Data for review
══════
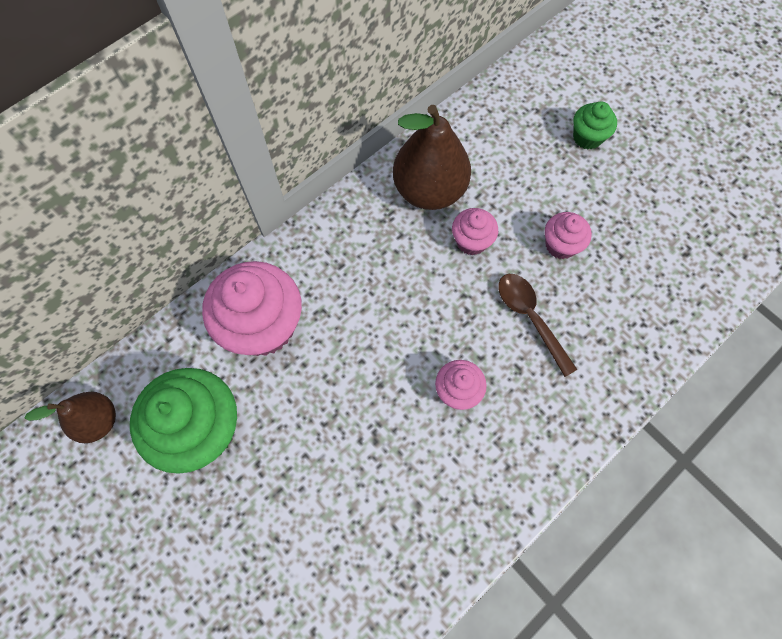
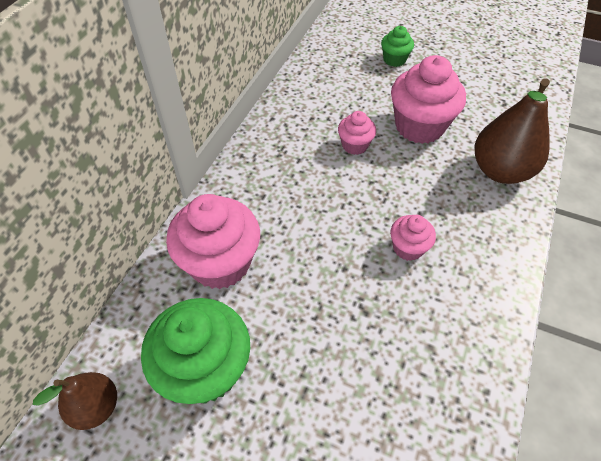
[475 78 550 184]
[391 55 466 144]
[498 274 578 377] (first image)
══════
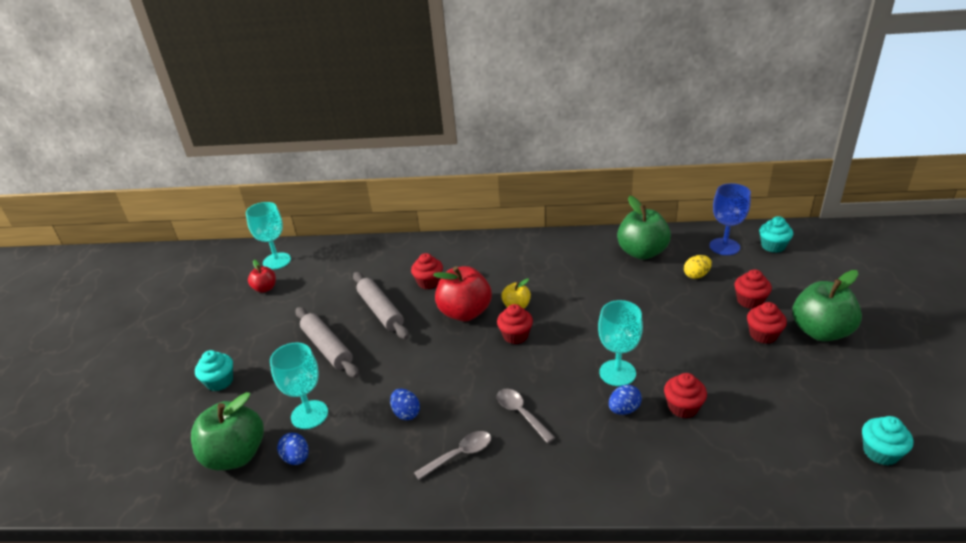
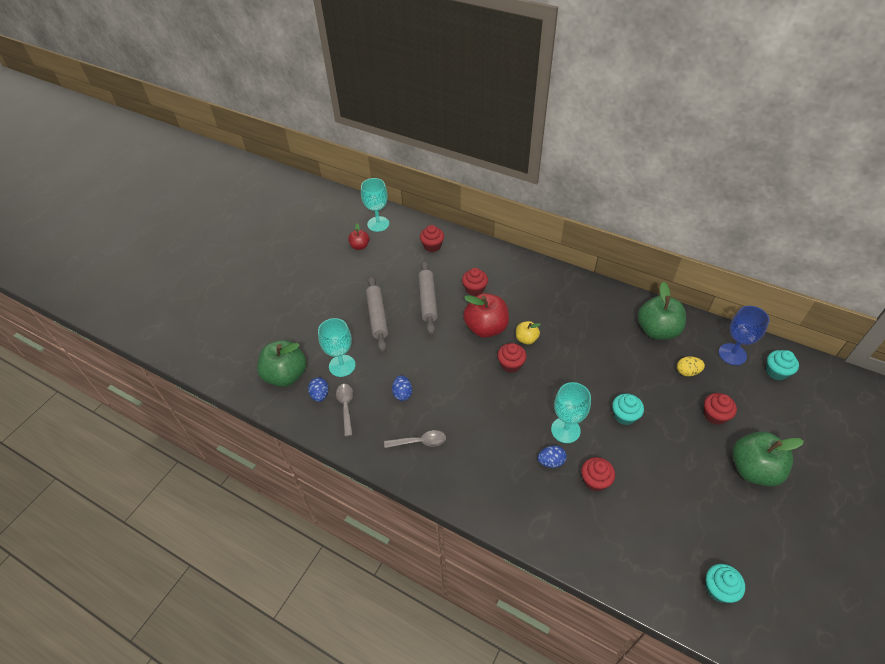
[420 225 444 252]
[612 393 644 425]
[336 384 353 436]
══════
Of the lines above, retype only those from the line containing "[475 78 550 184]" through the line containing "[498 274 578 377] (first image)", including both, exactly.

Exercise output
[475 78 550 184]
[391 55 466 144]
[498 274 578 377] (first image)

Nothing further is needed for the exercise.